■ WORK INSTRUCTIONS ■
Print exactly the lines below between the line holding "brown capsule [597" and the line holding "nothing => grey spray bottle [395 178]", inclusive, and nothing more.

■ EXERCISE INPUTS ■
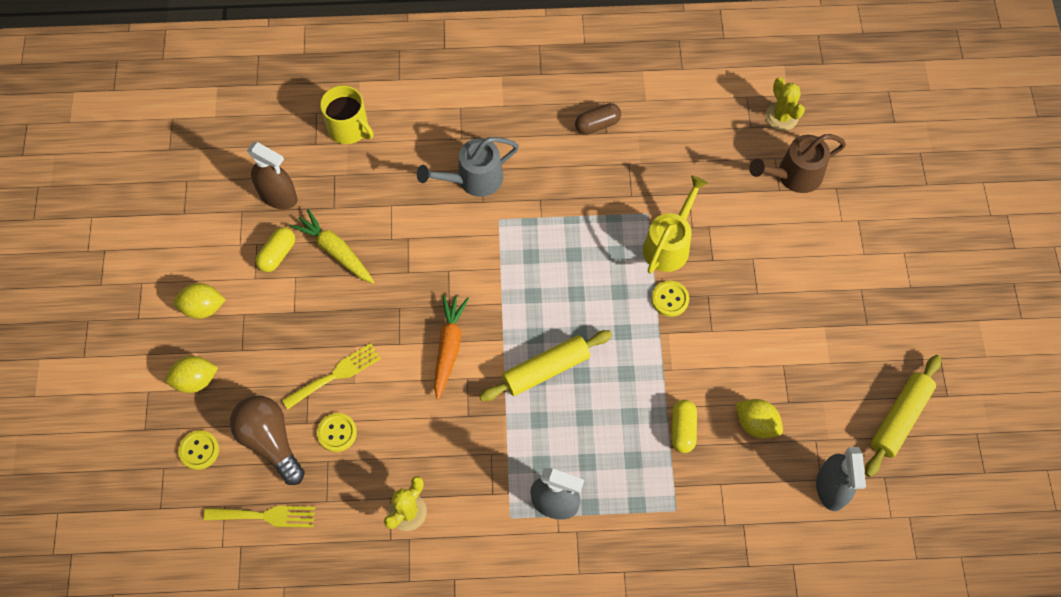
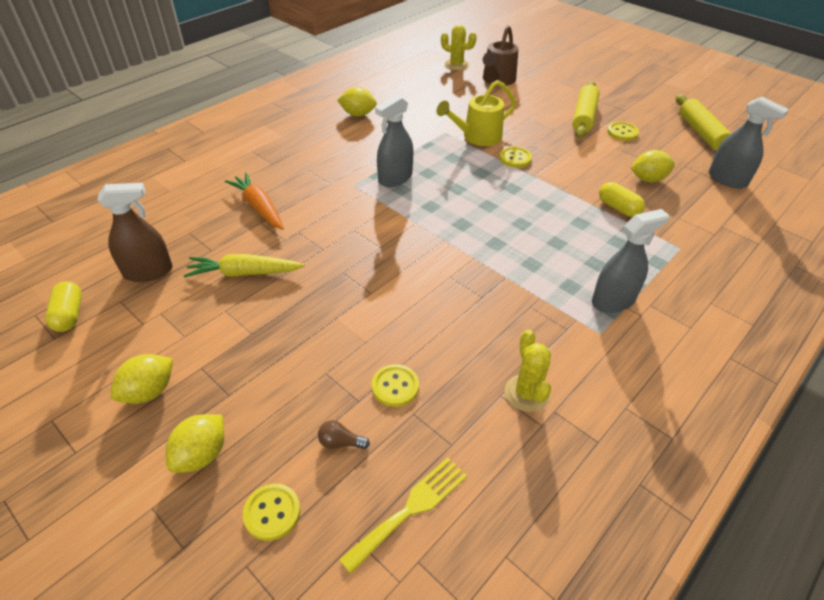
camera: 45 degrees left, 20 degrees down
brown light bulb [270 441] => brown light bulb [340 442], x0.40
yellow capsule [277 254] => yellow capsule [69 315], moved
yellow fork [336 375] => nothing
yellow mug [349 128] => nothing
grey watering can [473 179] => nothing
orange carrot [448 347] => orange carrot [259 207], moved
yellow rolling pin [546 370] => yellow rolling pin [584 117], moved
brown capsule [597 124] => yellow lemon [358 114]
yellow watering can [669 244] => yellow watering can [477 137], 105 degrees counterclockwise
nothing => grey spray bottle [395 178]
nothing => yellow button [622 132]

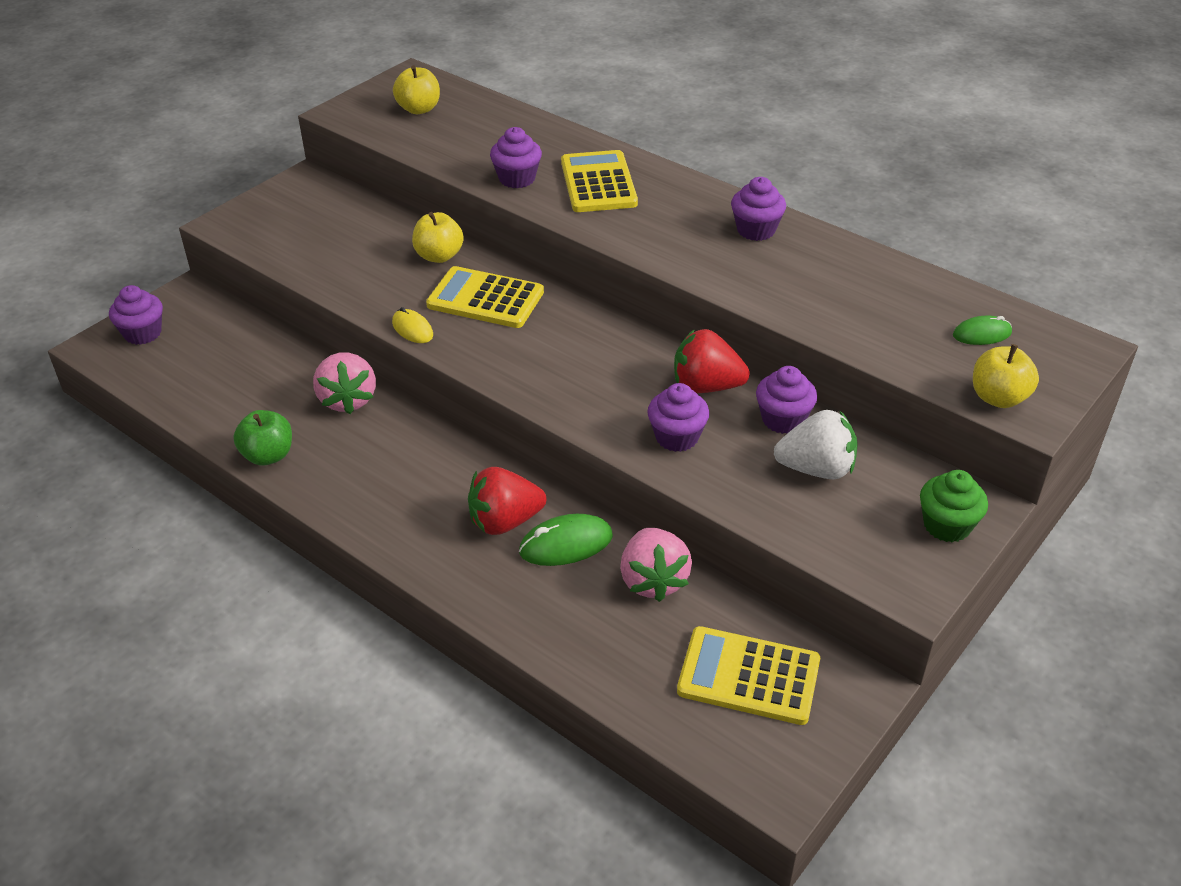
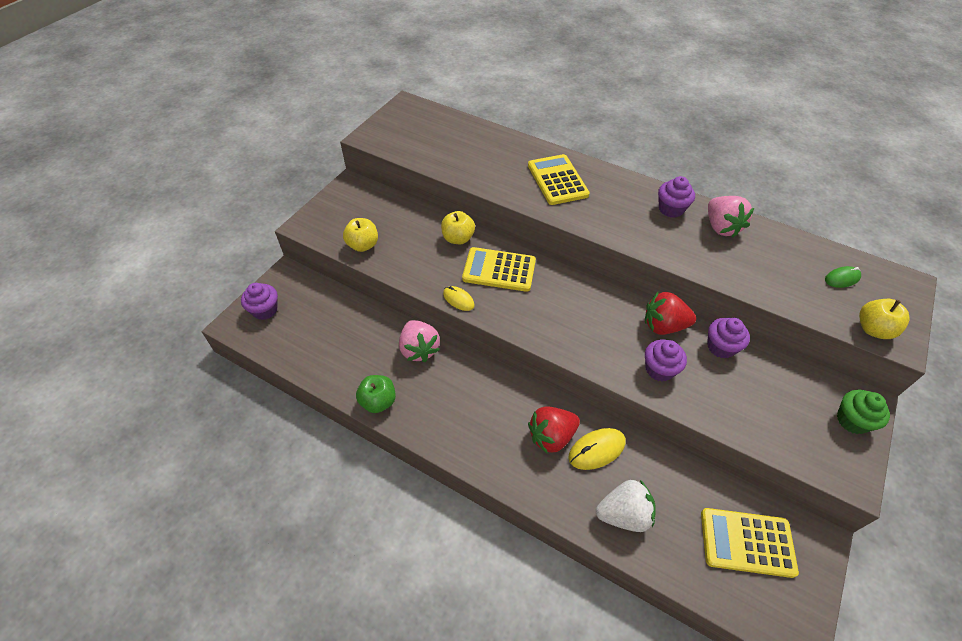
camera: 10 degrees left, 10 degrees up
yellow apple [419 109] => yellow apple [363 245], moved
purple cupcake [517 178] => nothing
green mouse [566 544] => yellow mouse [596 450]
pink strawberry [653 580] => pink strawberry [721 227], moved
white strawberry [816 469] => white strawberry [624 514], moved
--
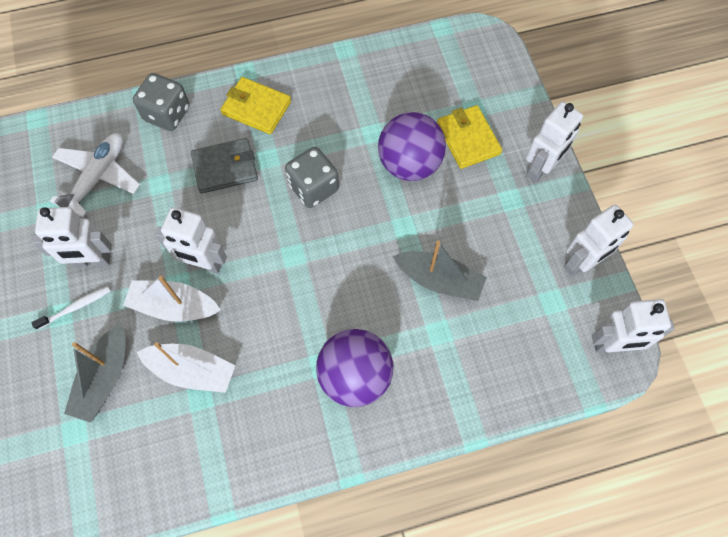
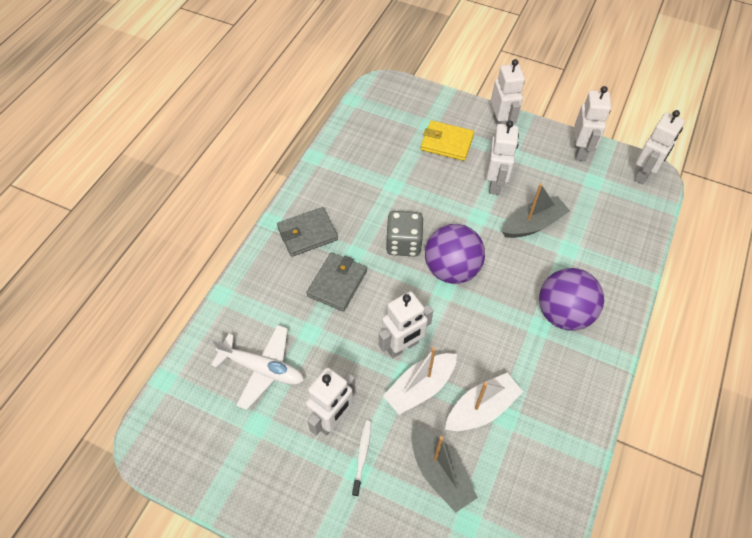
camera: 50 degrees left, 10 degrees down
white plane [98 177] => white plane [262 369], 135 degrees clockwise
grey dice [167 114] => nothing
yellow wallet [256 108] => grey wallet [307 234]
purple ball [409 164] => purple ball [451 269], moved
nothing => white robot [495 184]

■ RESULT OF THE TASK ■
brown capsule [597 124] => yellow lemon [358 114]
yellow watering can [669 244] => yellow watering can [477 137], 105 degrees counterclockwise
nothing => grey spray bottle [395 178]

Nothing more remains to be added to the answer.